AANGELEVERD MATERIAAL:
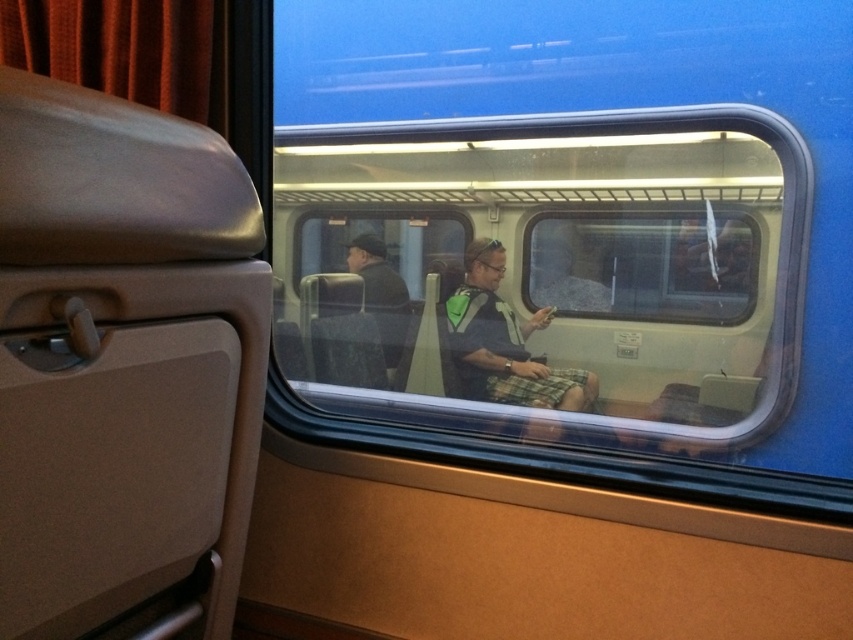
Who is higher up, transparent glass train window at center or green fabric backpack at center?

transparent glass train window at center is higher up.

Which is behind, point (505, 161) or point (585, 392)?

The point (505, 161) is more distant.

You are a GUI agent. You are given a task and a screenshot of the screen. Output one action in this format:
    pyautogui.click(x=<x>, y=<y>)
    Task: Click on the transparent glass train window at center
    
    Given the screenshot: What is the action you would take?
    [x=566, y=266]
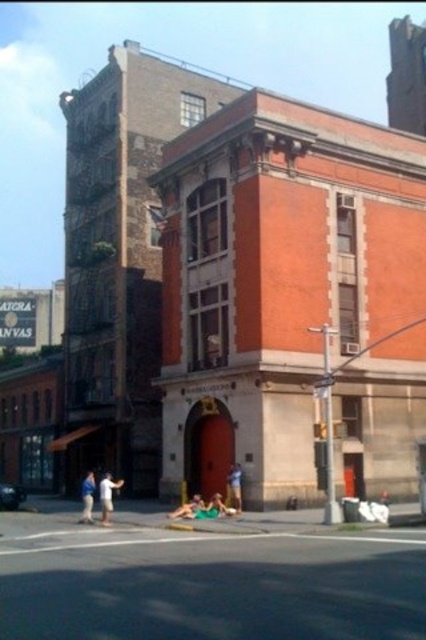
Question: Which object is farther from the camera taking this photo?

Choices:
 (A) green fabric at lower center
 (B) white cotton shirt at lower center
 (C) smooth skin person at lower center
 (D) blue denim shorts at lower center

Answer: (C)

Question: Which point appears closest to the camera in this image?

Choices:
 (A) (103, 490)
 (B) (232, 481)

Answer: (A)

Question: Can you confirm if white cotton shirt at lower center is smaller than smooth skin person at lower center?

Choices:
 (A) yes
 (B) no

Answer: (B)

Question: Which point is closer to the camera?

Choices:
 (A) green fabric person at lower center
 (B) smooth skin person at lower center
 (C) blue denim shorts at lower center
 (D) white cotton shirt at lower center

Answer: (D)

Question: Does blue denim shorts at lower center have a greater width compared to blue denim shorts at lower left?

Choices:
 (A) no
 (B) yes

Answer: (A)

Question: Does white cotton shirt at lower center lie behind blue denim shorts at lower left?

Choices:
 (A) no
 (B) yes

Answer: (A)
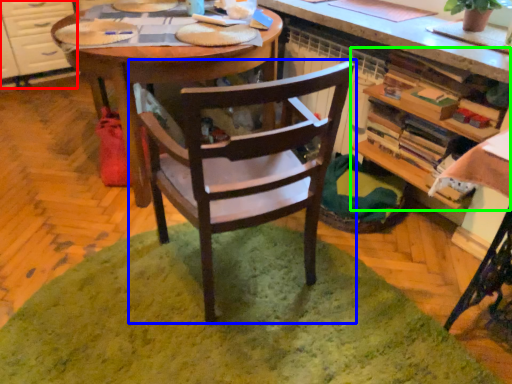
Question: Which object is the closest to the cabinetry (highlighted by a red box)? Choose among these: chair (highlighted by a blue box) or shelf (highlighted by a green box).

DE OPDRACHT: Schrijf alle records hierboven letterlijk over en laat de afbeeldingen daarbij weg.

SCHRIFTELIJK ANTWOORD:
Who is higher up, transparent glass train window at center or green fabric backpack at center?

transparent glass train window at center is higher up.

Which is behind, point (505, 161) or point (585, 392)?

The point (505, 161) is more distant.

You are a GUI agent. You are given a task and a screenshot of the screen. Output one action in this format:
    pyautogui.click(x=<x>, y=<y>)
    Task: Click on the transparent glass train window at center
    
    Given the screenshot: What is the action you would take?
    [x=566, y=266]
Question: Which object is farther from the camera taking this photo?

Choices:
 (A) green fabric at lower center
 (B) white cotton shirt at lower center
 (C) smooth skin person at lower center
 (D) blue denim shorts at lower center

Answer: (C)

Question: Which point appears closest to the camera in this image?

Choices:
 (A) (103, 490)
 (B) (232, 481)

Answer: (A)

Question: Can you confirm if white cotton shirt at lower center is smaller than smooth skin person at lower center?

Choices:
 (A) yes
 (B) no

Answer: (B)

Question: Which point is closer to the camera?

Choices:
 (A) green fabric person at lower center
 (B) smooth skin person at lower center
 (C) blue denim shorts at lower center
 (D) white cotton shirt at lower center

Answer: (D)

Question: Does blue denim shorts at lower center have a greater width compared to blue denim shorts at lower left?

Choices:
 (A) no
 (B) yes

Answer: (A)

Question: Does white cotton shirt at lower center lie behind blue denim shorts at lower left?

Choices:
 (A) no
 (B) yes

Answer: (A)
Question: Which object is the closest to the cabinetry (highlighted by a red box)? Choose among these: chair (highlighted by a blue box) or shelf (highlighted by a green box).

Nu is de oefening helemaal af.